▶ **Your goal**: Report every line from the following entries that contains the string "lemon".

▶ **Given records**:
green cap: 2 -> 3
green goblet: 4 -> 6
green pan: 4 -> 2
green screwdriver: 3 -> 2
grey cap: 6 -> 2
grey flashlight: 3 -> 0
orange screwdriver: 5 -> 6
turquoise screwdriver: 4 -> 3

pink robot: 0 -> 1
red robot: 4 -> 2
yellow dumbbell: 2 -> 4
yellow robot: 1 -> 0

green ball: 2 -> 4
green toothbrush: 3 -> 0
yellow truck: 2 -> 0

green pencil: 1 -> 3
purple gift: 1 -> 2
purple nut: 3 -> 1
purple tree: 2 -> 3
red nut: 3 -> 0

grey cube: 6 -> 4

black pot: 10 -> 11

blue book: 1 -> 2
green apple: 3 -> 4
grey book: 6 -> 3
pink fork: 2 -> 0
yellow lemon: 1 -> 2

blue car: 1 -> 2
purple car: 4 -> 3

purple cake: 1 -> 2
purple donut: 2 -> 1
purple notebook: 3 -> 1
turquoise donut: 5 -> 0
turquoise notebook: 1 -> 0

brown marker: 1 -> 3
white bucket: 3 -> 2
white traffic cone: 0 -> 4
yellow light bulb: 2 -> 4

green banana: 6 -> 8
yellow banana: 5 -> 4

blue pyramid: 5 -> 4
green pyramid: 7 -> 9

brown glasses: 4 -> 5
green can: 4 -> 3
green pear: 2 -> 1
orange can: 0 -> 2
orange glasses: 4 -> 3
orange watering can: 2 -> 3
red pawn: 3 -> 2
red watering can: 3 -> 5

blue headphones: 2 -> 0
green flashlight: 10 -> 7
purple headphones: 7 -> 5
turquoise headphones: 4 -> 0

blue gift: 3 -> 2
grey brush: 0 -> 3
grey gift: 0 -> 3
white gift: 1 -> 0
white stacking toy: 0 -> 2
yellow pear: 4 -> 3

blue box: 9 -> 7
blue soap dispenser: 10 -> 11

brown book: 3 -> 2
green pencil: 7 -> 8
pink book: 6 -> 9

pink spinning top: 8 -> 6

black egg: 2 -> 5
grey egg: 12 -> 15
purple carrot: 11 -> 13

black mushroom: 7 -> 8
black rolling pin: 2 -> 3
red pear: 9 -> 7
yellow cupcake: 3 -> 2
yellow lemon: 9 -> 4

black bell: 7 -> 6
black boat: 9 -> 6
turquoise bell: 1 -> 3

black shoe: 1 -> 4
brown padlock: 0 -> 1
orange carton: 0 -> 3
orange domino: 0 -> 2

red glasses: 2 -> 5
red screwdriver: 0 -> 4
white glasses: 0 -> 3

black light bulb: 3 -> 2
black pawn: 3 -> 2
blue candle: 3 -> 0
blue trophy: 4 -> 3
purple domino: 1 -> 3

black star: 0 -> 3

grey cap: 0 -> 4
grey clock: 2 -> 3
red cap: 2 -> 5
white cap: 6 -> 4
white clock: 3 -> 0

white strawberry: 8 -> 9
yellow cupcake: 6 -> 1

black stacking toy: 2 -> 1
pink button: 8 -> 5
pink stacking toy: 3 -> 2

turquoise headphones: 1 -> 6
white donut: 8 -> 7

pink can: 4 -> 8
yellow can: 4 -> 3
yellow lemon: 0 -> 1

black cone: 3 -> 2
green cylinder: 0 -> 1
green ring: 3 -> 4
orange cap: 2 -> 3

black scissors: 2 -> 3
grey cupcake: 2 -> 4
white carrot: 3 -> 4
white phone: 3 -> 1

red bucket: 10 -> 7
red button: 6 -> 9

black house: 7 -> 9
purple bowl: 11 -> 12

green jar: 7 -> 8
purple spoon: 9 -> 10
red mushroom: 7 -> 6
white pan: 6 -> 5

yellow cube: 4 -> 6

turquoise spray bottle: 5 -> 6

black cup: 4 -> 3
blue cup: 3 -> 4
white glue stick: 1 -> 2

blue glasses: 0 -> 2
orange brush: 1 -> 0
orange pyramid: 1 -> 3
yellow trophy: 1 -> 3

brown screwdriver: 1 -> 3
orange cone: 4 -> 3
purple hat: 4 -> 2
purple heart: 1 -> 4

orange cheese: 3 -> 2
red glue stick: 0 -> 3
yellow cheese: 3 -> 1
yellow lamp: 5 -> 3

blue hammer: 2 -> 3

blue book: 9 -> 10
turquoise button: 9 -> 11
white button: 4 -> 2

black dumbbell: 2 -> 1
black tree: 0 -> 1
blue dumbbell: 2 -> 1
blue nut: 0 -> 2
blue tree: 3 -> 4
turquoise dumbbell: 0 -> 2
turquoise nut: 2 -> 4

▶ **Answer to this problem**:
yellow lemon: 1 -> 2
yellow lemon: 9 -> 4
yellow lemon: 0 -> 1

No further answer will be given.